╔══

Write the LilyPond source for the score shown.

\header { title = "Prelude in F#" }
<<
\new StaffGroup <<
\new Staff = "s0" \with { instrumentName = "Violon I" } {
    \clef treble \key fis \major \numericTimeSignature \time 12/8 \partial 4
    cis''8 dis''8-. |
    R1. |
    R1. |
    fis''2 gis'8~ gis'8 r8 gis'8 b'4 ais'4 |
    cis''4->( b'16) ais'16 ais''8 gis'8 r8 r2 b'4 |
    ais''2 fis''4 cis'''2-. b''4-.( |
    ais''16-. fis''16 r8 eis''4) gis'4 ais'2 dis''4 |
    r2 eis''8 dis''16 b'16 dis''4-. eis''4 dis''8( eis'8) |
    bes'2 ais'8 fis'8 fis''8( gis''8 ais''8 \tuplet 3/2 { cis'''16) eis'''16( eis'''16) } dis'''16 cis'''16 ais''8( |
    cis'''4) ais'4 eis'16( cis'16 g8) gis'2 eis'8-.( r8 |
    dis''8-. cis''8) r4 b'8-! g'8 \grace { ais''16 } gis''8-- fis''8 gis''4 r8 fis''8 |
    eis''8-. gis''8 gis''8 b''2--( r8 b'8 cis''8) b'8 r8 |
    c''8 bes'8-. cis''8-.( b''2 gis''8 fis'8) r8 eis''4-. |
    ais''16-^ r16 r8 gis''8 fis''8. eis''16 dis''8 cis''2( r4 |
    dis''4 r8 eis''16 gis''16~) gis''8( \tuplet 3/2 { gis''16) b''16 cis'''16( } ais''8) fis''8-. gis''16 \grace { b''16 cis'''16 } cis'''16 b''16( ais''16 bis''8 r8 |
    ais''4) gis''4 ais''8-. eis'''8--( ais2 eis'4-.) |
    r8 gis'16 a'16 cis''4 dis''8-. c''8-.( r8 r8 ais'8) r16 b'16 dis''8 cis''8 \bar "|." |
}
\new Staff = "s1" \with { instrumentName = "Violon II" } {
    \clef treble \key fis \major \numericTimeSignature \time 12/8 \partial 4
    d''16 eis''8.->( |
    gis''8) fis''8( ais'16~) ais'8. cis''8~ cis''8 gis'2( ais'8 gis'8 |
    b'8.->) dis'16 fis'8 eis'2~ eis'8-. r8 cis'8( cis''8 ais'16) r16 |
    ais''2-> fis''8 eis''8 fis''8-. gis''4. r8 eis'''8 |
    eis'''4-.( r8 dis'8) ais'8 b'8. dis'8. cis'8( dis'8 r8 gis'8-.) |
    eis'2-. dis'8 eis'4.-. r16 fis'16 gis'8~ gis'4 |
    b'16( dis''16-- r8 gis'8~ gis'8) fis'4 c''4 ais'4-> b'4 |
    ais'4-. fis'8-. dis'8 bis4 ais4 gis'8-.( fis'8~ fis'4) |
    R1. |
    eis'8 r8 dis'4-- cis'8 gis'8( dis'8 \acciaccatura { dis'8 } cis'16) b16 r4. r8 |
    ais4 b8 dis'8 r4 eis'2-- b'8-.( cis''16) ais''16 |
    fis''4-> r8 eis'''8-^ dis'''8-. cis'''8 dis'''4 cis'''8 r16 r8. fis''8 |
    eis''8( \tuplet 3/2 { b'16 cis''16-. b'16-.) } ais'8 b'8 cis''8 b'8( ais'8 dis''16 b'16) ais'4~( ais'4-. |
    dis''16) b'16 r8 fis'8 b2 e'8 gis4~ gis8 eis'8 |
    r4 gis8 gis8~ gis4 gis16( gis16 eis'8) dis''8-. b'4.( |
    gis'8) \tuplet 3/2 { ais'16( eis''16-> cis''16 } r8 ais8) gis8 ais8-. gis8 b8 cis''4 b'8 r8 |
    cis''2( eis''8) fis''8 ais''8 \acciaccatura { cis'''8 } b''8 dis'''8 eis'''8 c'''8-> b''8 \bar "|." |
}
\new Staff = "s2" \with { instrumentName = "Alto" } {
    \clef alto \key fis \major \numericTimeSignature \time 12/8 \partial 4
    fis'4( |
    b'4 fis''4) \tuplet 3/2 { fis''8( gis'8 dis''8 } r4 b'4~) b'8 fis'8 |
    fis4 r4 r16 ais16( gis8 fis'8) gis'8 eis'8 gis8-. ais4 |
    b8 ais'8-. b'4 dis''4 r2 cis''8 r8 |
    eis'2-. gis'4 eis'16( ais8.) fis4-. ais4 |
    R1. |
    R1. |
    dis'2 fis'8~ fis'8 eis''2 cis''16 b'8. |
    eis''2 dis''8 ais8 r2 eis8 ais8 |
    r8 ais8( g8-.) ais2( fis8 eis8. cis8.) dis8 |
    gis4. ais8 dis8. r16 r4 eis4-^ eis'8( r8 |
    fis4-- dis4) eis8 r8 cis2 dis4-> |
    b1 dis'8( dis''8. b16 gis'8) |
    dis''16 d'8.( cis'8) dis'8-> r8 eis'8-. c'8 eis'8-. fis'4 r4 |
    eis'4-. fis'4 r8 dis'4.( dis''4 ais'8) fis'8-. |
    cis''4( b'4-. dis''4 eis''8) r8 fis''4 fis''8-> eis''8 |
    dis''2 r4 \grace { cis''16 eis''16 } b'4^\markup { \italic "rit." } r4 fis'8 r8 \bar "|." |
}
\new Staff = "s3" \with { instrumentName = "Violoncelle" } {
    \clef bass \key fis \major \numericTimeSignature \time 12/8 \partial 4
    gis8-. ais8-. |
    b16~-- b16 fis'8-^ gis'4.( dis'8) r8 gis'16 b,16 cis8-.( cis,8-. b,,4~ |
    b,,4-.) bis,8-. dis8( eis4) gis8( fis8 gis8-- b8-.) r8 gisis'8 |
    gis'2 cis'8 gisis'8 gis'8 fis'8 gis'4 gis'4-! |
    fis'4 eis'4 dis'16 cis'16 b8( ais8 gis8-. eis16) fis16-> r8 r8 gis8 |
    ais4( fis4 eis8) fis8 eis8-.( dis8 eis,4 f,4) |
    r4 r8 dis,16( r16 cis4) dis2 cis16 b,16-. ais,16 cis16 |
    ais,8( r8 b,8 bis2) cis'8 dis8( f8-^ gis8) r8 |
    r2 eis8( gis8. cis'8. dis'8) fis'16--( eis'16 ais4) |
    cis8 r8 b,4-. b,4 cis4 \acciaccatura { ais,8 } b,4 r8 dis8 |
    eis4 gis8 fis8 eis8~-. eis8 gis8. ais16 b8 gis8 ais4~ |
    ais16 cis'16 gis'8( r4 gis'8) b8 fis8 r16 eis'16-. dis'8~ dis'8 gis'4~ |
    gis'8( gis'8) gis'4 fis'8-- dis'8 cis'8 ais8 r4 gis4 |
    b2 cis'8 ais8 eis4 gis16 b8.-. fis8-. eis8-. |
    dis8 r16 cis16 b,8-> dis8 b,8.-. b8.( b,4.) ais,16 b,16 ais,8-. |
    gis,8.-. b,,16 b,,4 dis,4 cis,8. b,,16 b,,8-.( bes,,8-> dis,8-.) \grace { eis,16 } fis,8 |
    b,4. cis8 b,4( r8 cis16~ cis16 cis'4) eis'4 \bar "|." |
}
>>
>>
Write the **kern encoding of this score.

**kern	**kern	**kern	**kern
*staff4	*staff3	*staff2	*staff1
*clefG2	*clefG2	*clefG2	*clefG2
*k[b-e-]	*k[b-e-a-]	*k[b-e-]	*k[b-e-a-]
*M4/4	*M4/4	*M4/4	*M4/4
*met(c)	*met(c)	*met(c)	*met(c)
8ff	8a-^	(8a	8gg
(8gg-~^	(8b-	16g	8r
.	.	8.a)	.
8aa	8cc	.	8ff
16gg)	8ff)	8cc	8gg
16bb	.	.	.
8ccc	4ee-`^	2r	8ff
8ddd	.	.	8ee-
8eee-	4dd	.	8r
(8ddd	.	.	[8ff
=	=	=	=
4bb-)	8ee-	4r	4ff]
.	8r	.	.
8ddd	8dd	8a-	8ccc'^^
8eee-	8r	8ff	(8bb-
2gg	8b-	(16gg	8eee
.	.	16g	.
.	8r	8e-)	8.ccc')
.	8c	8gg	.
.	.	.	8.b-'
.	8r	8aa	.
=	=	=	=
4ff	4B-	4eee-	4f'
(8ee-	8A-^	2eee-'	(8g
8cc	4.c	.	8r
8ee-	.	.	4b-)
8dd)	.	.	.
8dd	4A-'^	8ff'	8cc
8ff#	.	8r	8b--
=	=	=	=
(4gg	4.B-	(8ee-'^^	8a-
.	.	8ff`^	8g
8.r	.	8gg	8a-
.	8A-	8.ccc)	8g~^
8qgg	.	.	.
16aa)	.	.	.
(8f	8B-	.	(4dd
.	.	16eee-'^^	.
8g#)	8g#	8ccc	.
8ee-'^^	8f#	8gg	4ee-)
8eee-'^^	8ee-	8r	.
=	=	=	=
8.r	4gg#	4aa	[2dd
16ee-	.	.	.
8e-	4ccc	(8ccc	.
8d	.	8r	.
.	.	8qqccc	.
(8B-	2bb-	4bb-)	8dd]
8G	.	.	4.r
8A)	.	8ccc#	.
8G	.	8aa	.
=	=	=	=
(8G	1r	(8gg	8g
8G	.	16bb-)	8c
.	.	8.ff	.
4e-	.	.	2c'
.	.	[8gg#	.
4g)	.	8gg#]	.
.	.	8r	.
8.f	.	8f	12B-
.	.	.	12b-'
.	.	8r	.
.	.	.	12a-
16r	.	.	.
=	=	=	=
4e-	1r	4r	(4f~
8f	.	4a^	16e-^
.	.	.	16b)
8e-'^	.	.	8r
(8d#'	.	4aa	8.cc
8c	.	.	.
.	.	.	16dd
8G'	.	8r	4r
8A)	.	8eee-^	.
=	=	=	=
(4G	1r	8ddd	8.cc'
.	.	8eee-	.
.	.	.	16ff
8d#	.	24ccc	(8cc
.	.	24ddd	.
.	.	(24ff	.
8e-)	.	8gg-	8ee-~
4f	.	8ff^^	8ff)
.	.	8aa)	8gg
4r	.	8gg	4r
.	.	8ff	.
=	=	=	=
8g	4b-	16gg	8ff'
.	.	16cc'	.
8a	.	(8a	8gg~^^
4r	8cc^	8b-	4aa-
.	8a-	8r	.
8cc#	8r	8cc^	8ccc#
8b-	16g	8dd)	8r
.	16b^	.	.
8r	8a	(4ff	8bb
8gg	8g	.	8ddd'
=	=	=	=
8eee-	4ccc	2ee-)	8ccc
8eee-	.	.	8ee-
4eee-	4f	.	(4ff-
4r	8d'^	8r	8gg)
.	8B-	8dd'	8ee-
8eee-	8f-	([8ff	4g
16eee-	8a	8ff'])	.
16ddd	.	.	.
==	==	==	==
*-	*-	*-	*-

╚══

SHORT EXERCISE - List each line of the listing above that contains the string "numericTimeSignature", treating uppercase and lowercase as distinct.

FINAL ANSWER -
    \clef treble \key fis \major \numericTimeSignature \time 12/8 \partial 4
    \clef treble \key fis \major \numericTimeSignature \time 12/8 \partial 4
    \clef alto \key fis \major \numericTimeSignature \time 12/8 \partial 4
    \clef bass \key fis \major \numericTimeSignature \time 12/8 \partial 4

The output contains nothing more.